* _Problem requirements_: When you reach the line with "domino (gris) (no. 1 from left)", transcribe it and each line after it through the last one below, exactly. Pictures stay out.

* _Data to use_:
* * *

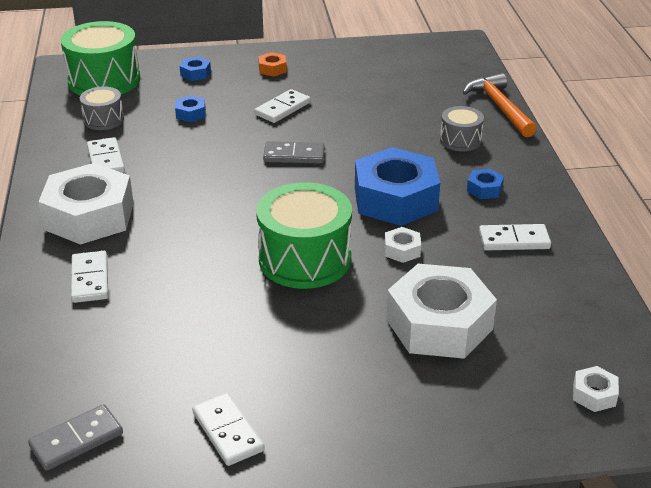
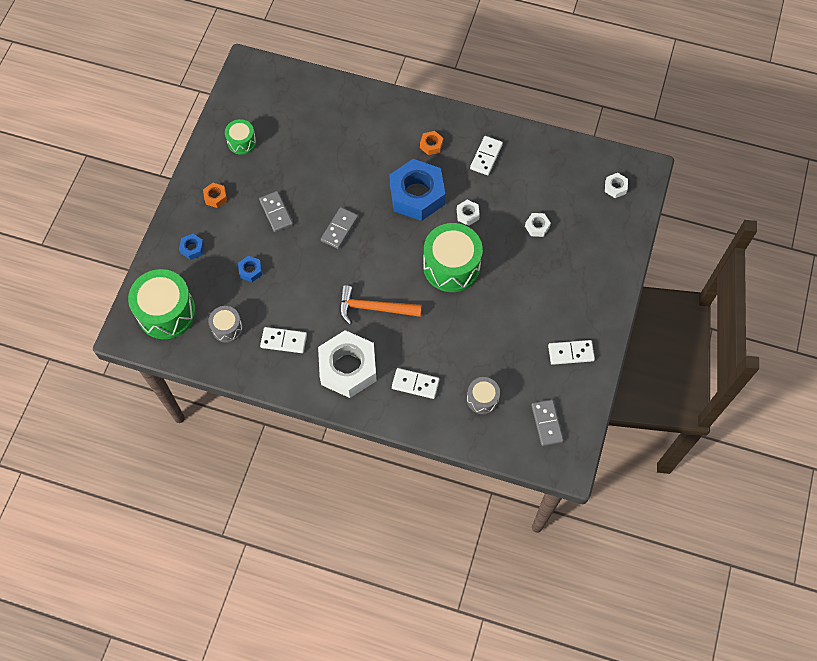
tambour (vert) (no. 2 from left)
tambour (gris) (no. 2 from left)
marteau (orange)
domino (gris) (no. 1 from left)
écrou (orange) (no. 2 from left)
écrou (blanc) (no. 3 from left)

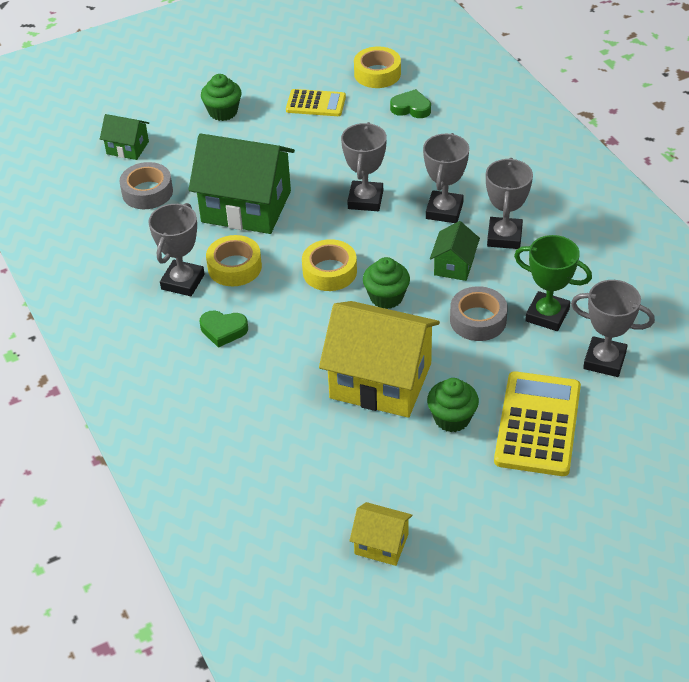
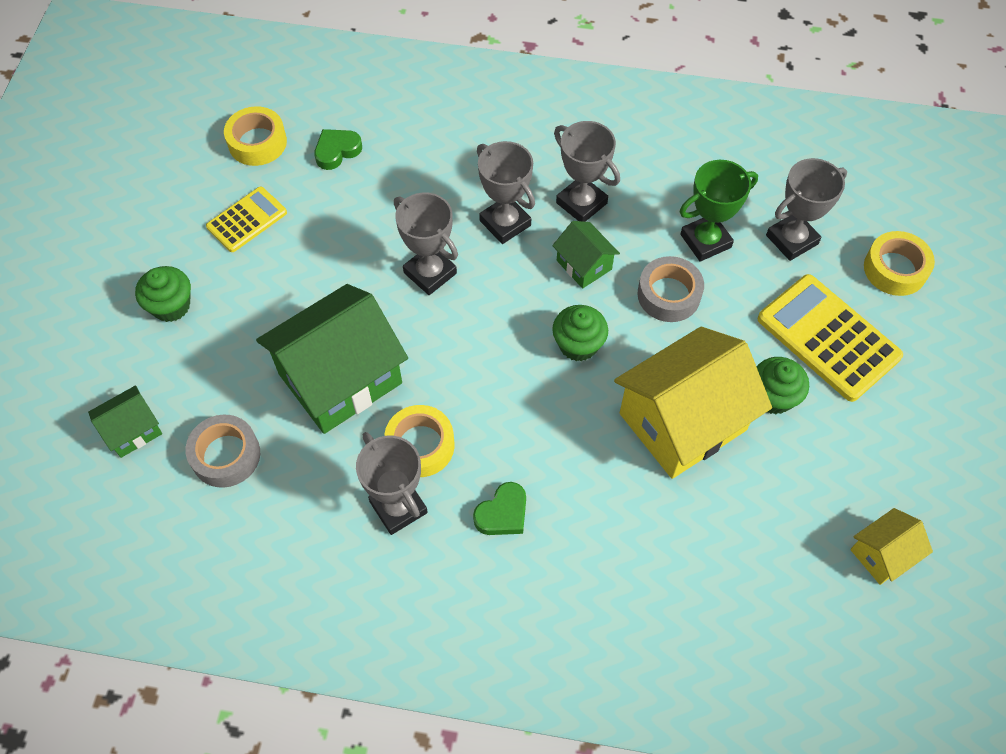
ruban adhésif (jaune) (no. 3 from left)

* * *

* _Written answer_:
domino (gris) (no. 1 from left)
écrou (orange) (no. 2 from left)
écrou (blanc) (no. 3 from left)

ruban adhésif (jaune) (no. 3 from left)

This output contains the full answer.